REQUIRED WORK. Duplicate every line of notation in the rows below character for character, leaving the pictures out of your answer.

Collected data entries

** Start **

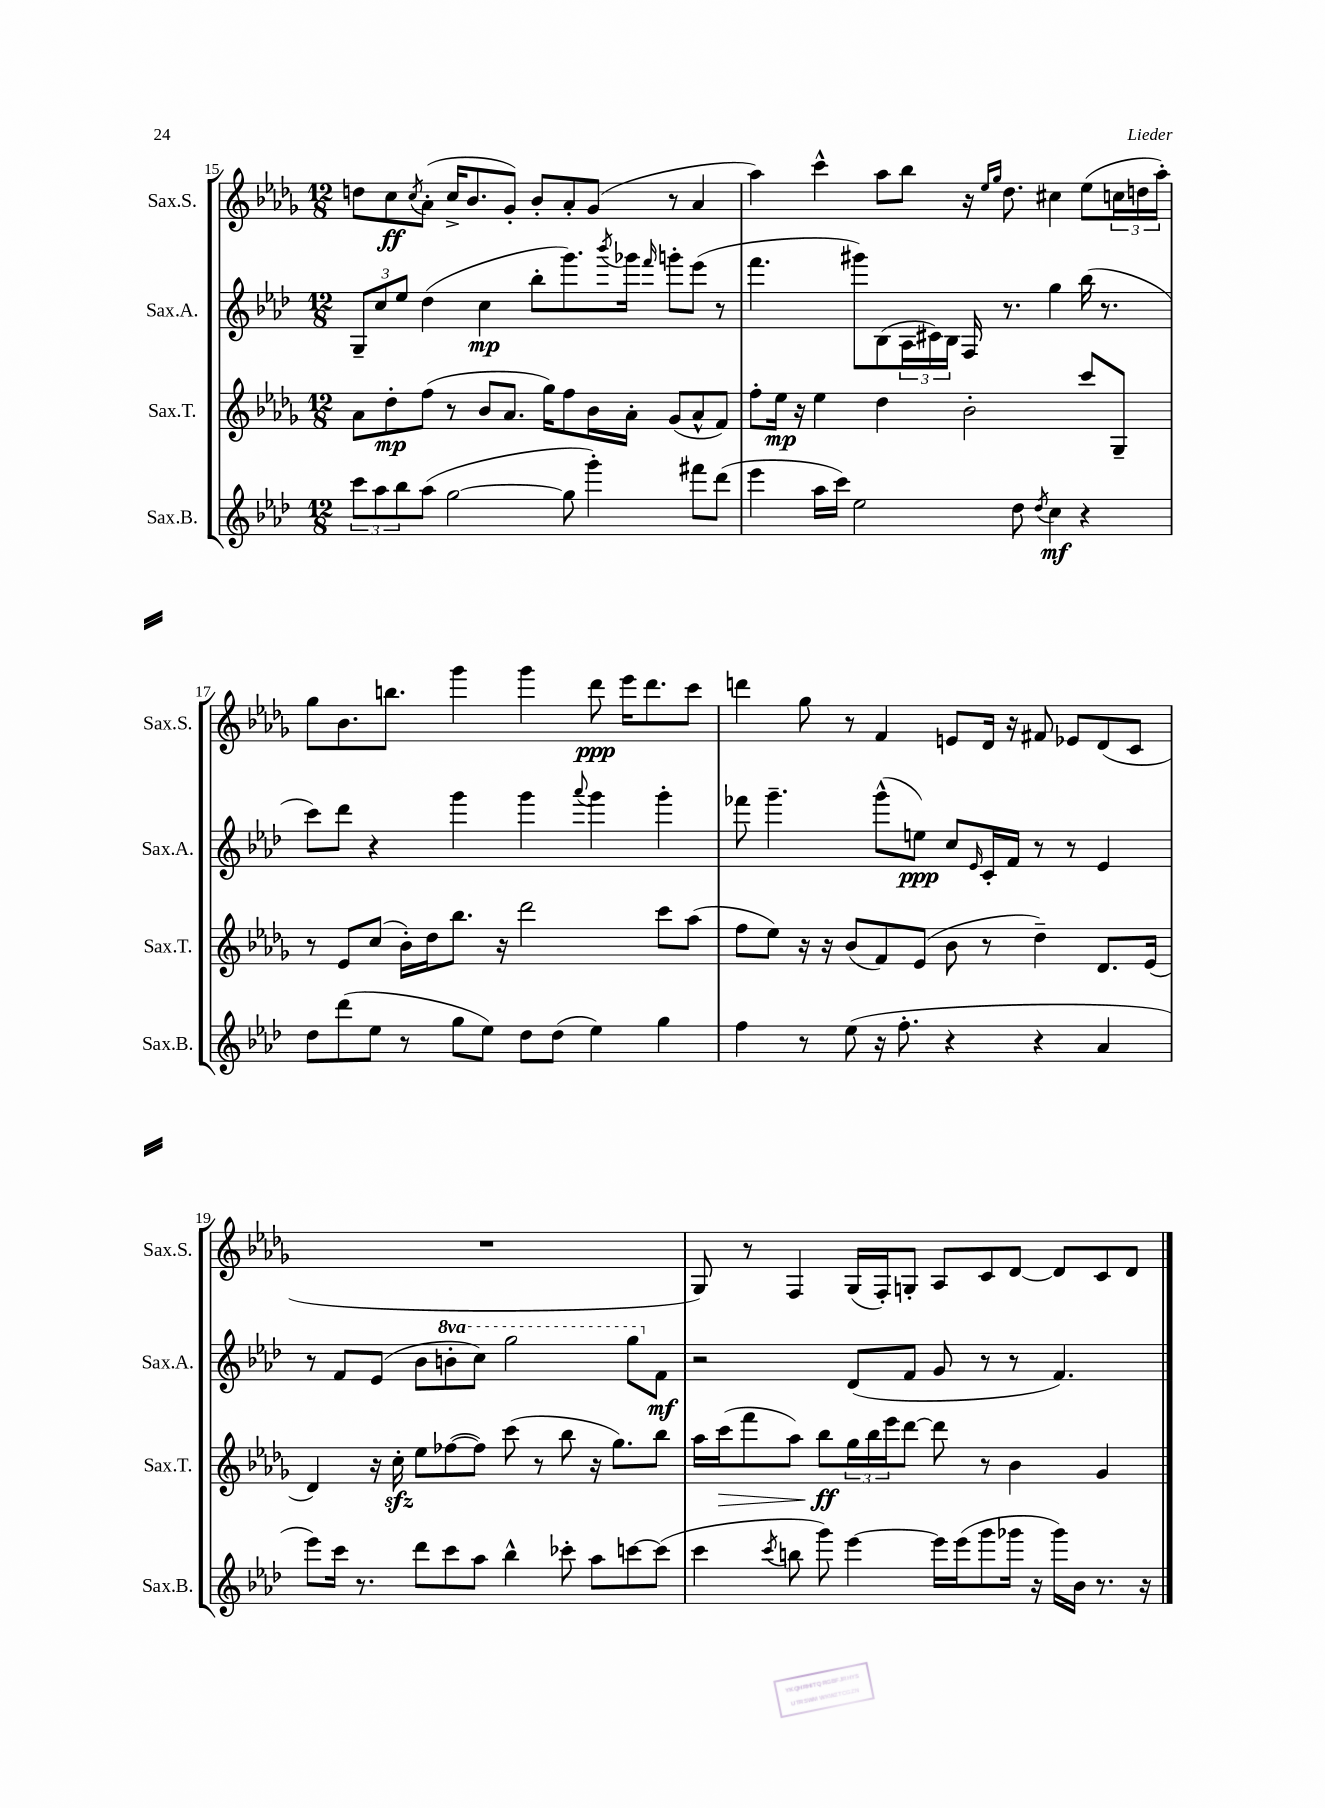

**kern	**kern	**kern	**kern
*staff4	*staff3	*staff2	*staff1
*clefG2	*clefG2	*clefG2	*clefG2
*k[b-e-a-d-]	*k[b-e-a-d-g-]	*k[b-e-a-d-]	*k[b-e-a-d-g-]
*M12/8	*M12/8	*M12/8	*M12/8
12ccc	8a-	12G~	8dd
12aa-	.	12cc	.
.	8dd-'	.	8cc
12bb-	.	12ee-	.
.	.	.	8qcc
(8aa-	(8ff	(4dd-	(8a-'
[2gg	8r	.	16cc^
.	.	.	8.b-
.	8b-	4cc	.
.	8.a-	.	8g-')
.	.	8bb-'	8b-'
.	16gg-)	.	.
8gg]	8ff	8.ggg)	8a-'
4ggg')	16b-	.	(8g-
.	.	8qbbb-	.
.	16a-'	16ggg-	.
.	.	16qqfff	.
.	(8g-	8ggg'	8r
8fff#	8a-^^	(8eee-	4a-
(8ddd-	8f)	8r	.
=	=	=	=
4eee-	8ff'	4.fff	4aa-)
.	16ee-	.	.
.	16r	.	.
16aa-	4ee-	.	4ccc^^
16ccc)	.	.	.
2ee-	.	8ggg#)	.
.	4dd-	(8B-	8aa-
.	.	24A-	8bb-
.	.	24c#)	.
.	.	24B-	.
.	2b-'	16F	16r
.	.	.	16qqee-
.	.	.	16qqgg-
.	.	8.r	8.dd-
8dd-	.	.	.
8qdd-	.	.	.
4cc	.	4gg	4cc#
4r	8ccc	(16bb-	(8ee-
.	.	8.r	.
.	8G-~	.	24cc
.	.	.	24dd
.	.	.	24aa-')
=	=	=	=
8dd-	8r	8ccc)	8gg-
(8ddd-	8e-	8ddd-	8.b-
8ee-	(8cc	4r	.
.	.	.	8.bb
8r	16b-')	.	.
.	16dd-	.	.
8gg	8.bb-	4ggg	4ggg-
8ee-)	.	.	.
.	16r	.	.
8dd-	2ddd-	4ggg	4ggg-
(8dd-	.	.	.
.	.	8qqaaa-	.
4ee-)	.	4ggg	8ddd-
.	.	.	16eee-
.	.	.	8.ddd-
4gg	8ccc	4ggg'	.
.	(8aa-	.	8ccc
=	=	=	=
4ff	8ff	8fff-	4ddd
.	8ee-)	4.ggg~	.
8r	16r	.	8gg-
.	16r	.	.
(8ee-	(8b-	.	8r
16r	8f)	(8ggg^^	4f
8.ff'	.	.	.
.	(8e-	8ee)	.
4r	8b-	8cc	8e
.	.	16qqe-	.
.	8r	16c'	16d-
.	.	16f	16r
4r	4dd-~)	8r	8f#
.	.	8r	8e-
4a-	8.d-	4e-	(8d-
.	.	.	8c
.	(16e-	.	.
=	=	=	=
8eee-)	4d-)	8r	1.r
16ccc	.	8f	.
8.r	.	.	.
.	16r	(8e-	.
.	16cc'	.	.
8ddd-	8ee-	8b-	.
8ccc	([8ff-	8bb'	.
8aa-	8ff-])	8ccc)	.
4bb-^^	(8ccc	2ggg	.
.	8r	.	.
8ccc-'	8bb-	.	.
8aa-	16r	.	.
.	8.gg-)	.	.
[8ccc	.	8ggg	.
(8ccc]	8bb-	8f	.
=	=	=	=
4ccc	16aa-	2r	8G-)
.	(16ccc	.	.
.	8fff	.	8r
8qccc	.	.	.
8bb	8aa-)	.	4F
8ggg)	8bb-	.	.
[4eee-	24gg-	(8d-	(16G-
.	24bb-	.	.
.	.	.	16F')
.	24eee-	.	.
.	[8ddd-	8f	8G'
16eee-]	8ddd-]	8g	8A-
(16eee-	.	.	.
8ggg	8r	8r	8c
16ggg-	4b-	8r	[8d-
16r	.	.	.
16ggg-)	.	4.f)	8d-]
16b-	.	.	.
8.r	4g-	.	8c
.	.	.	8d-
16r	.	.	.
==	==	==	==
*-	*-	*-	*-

** End **

THE SOLUTION.
**kern	**kern	**kern	**kern
*staff4	*staff3	*staff2	*staff1
*clefG2	*clefG2	*clefG2	*clefG2
*k[b-e-a-d-]	*k[b-e-a-d-g-]	*k[b-e-a-d-]	*k[b-e-a-d-g-]
*M12/8	*M12/8	*M12/8	*M12/8
12ccc	8a-	12G~	8dd
12aa-	.	12cc	.
.	8dd-'	.	8cc
12bb-	.	12ee-	.
.	.	.	8qcc
(8aa-	(8ff	(4dd-	(8a-'
[2gg	8r	.	16cc^
.	.	.	8.b-
.	8b-	4cc	.
.	8.a-	.	8g-')
.	.	8bb-'	8b-'
.	16gg-)	.	.
8gg]	8ff	8.ggg)	8a-'
4ggg')	16b-	.	(8g-
.	.	8qbbb-	.
.	16a-'	16ggg-	.
.	.	16qqfff	.
.	(8g-	8ggg'	8r
8fff#	8a-^^	(8eee-	4a-
(8ddd-	8f)	8r	.
=	=	=	=
4eee-	8ff'	4.fff	4aa-)
.	16ee-	.	.
.	16r	.	.
16aa-	4ee-	.	4ccc^^
16ccc)	.	.	.
2ee-	.	8ggg#)	.
.	4dd-	(8B-	8aa-
.	.	24A-	8bb-
.	.	24c#)	.
.	.	24B-	.
.	2b-'	16F	16r
.	.	.	16qqee-
.	.	.	16qqgg-
.	.	8.r	8.dd-
8dd-	.	.	.
8qdd-	.	.	.
4cc	.	4gg	4cc#
4r	8ccc	(16bb-	(8ee-
.	.	8.r	.
.	8G-~	.	24cc
.	.	.	24dd
.	.	.	24aa-')
=	=	=	=
8dd-	8r	8ccc)	8gg-
(8ddd-	8e-	8ddd-	8.b-
8ee-	(8cc	4r	.
.	.	.	8.bb
8r	16b-')	.	.
.	16dd-	.	.
8gg	8.bb-	4ggg	4ggg-
8ee-)	.	.	.
.	16r	.	.
8dd-	2ddd-	4ggg	4ggg-
(8dd-	.	.	.
.	.	8qqaaa-	.
4ee-)	.	4ggg	8ddd-
.	.	.	16eee-
.	.	.	8.ddd-
4gg	8ccc	4ggg'	.
.	(8aa-	.	8ccc
=	=	=	=
4ff	8ff	8fff-	4ddd
.	8ee-)	4.ggg~	.
8r	16r	.	8gg-
.	16r	.	.
(8ee-	(8b-	.	8r
16r	8f)	(8ggg^^	4f
8.ff'	.	.	.
.	(8e-	8ee)	.
4r	8b-	8cc	8e
.	.	16qqe-	.
.	8r	16c'	16d-
.	.	16f	16r
4r	4dd-~)	8r	8f#
.	.	8r	8e-
4a-	8.d-	4e-	(8d-
.	.	.	8c
.	(16e-	.	.
=	=	=	=
8eee-)	4d-)	8r	1.r
16ccc	.	8f	.
8.r	.	.	.
.	16r	(8e-	.
.	16cc'	.	.
8ddd-	8ee-	8b-	.
8ccc	([8ff-	8bb'	.
8aa-	8ff-])	8ccc)	.
4bb-^^	(8ccc	2ggg	.
.	8r	.	.
8ccc-'	8bb-	.	.
8aa-	16r	.	.
.	8.gg-)	.	.
[8ccc	.	8ggg	.
(8ccc]	8bb-	8f	.
=	=	=	=
4ccc	16aa-	2r	8G-)
.	(16ccc	.	.
.	8fff	.	8r
8qccc	.	.	.
8bb	8aa-)	.	4F
8ggg)	8bb-	.	.
[4eee-	24gg-	(8d-	(16G-
.	24bb-	.	.
.	.	.	16F')
.	24eee-	.	.
.	[8ddd-	8f	8G'
16eee-]	8ddd-]	8g	8A-
(16eee-	.	.	.
8ggg	8r	8r	8c
16ggg-	4b-	8r	[8d-
16r	.	.	.
16ggg-)	.	4.f)	8d-]
16b-	.	.	.
8.r	4g-	.	8c
.	.	.	8d-
16r	.	.	.
==	==	==	==
*-	*-	*-	*-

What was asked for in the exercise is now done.